**WORK TO BE COMPLETED:**
Please copy out, word for word, the items from the line containing "red pentagon: moved 24 px down" through the line containing "cyan semicircle: moved 19 px left, 8 px up", with both of those lines included. Leave the pictures out of your answer.

**ENTRIES PROVIDED:**

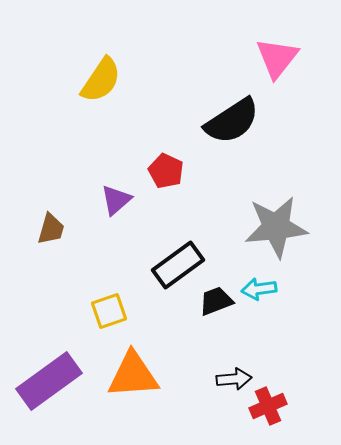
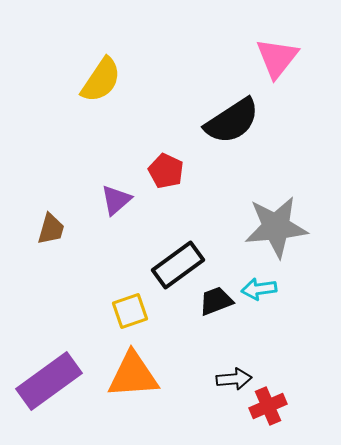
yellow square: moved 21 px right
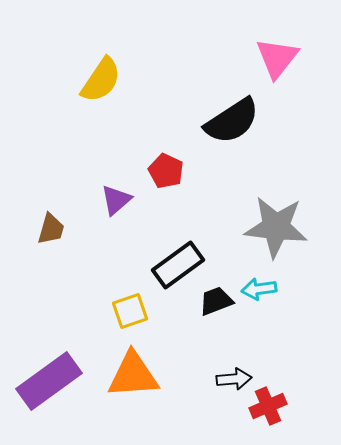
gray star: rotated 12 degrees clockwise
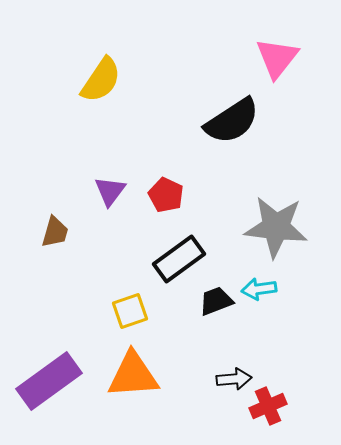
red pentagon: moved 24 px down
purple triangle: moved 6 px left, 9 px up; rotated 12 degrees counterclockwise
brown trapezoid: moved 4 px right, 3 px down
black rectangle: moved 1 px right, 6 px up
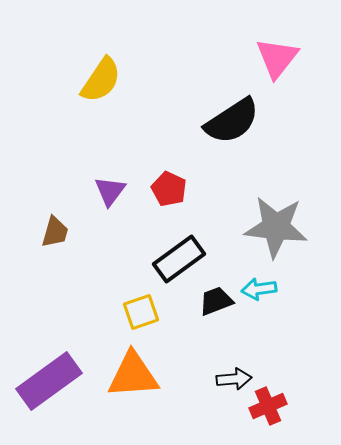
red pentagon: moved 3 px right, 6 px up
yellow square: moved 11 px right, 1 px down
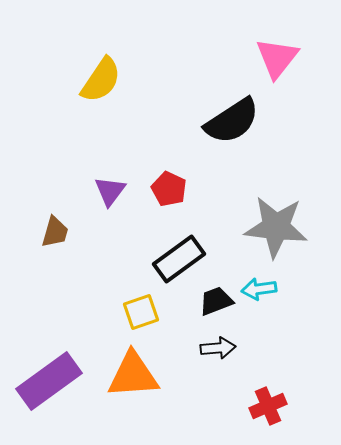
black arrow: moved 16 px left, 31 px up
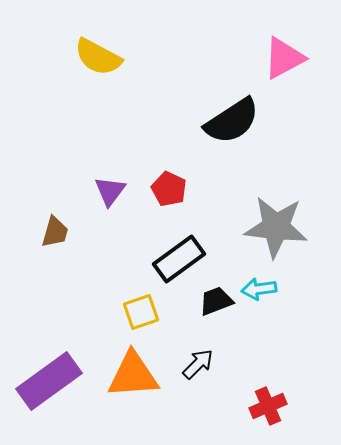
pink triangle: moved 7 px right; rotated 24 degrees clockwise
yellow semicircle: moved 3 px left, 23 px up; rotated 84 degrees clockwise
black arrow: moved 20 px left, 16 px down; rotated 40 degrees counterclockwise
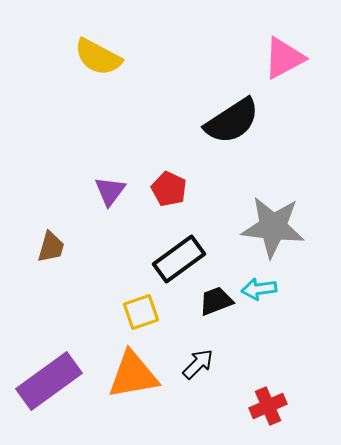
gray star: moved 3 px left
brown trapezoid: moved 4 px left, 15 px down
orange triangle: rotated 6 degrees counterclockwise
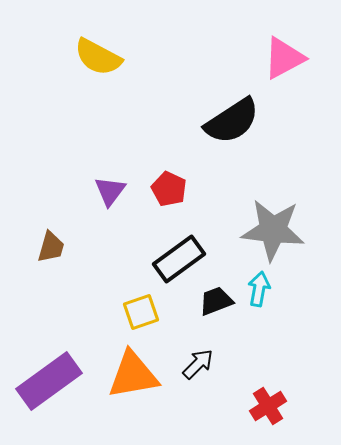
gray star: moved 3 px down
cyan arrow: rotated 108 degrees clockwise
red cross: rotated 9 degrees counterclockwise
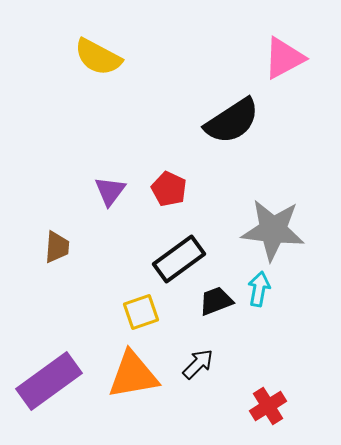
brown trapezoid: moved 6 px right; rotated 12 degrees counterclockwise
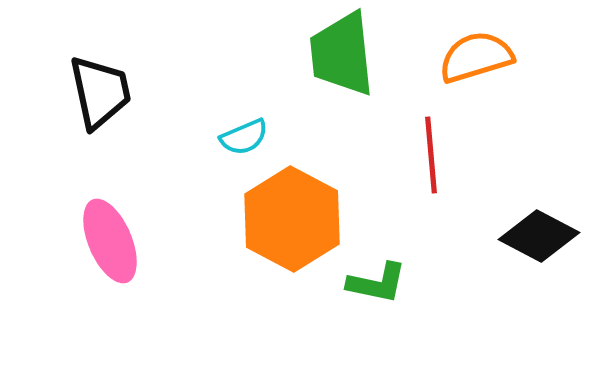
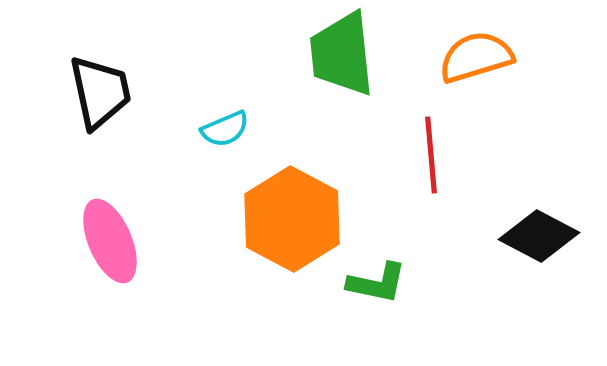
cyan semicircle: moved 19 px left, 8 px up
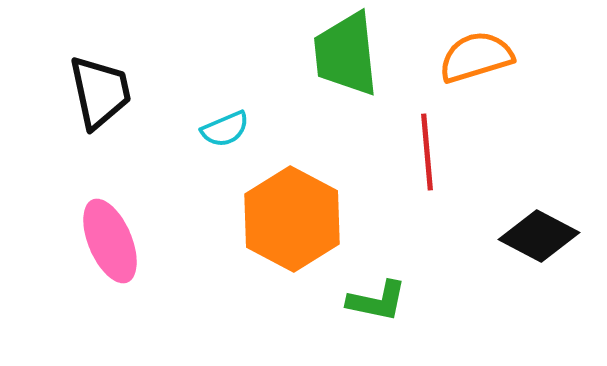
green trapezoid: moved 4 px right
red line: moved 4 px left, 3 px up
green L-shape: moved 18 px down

* * *

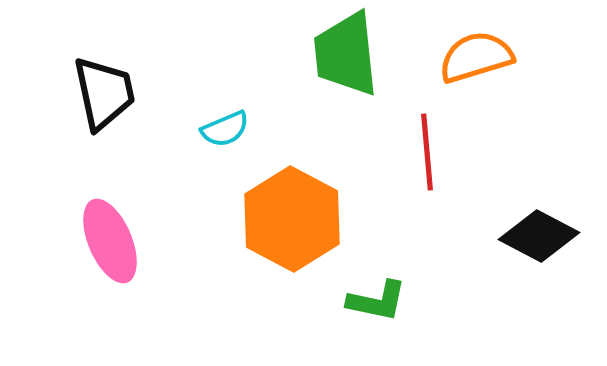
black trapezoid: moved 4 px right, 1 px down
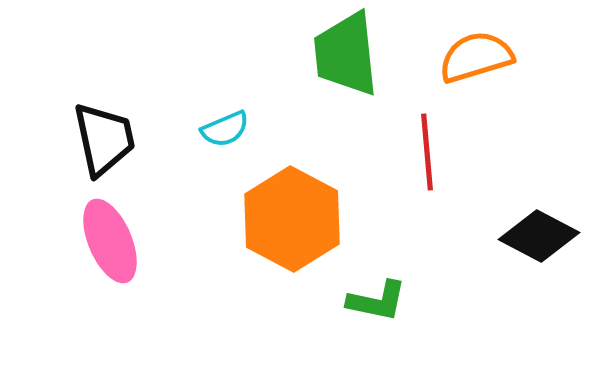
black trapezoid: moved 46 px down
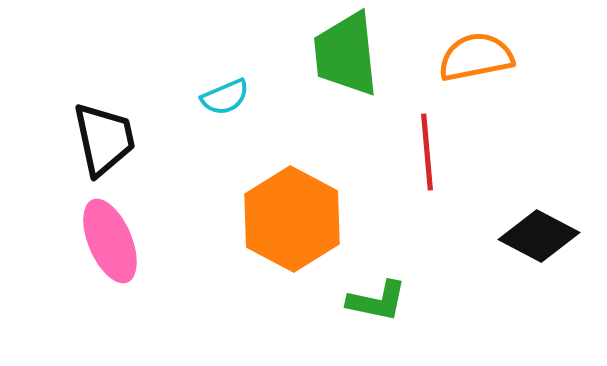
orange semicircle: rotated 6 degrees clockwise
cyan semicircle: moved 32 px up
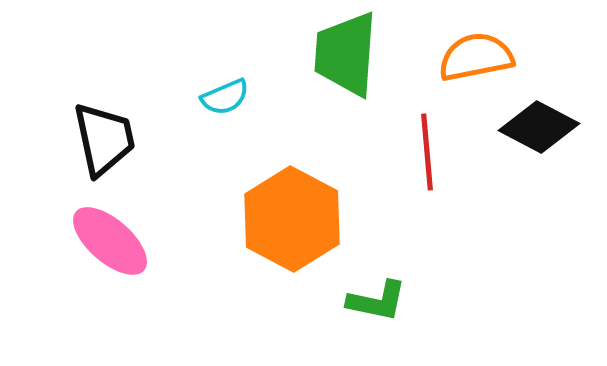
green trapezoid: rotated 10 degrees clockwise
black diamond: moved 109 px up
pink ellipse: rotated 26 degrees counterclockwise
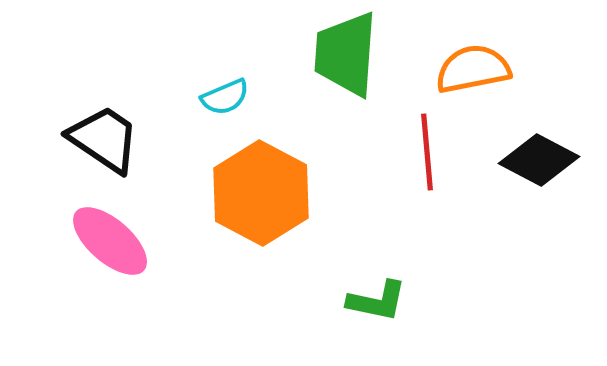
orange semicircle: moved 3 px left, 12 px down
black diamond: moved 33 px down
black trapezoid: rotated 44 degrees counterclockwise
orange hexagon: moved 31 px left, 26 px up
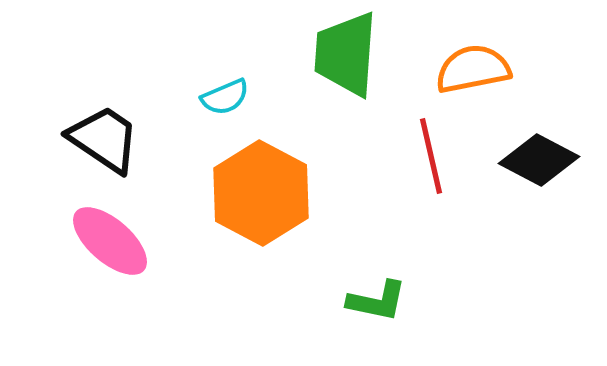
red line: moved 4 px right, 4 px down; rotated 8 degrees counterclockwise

**RESULT OF THE EXERCISE:**
red pentagon: moved 24 px down
purple triangle: moved 6 px left, 9 px up; rotated 12 degrees counterclockwise
brown trapezoid: moved 4 px right, 3 px down
black rectangle: moved 1 px right, 6 px up
red pentagon: moved 3 px right, 6 px up
yellow square: moved 11 px right, 1 px down
black arrow: moved 16 px left, 31 px up
pink triangle: moved 7 px right; rotated 24 degrees clockwise
yellow semicircle: moved 3 px left, 23 px up; rotated 84 degrees clockwise
black arrow: moved 20 px left, 16 px down; rotated 40 degrees counterclockwise
gray star: moved 3 px left
brown trapezoid: moved 4 px left, 15 px down
orange triangle: rotated 6 degrees counterclockwise
gray star: moved 3 px down
cyan arrow: rotated 108 degrees clockwise
red cross: rotated 9 degrees counterclockwise
brown trapezoid: moved 6 px right; rotated 12 degrees counterclockwise
cyan semicircle: moved 19 px left, 8 px up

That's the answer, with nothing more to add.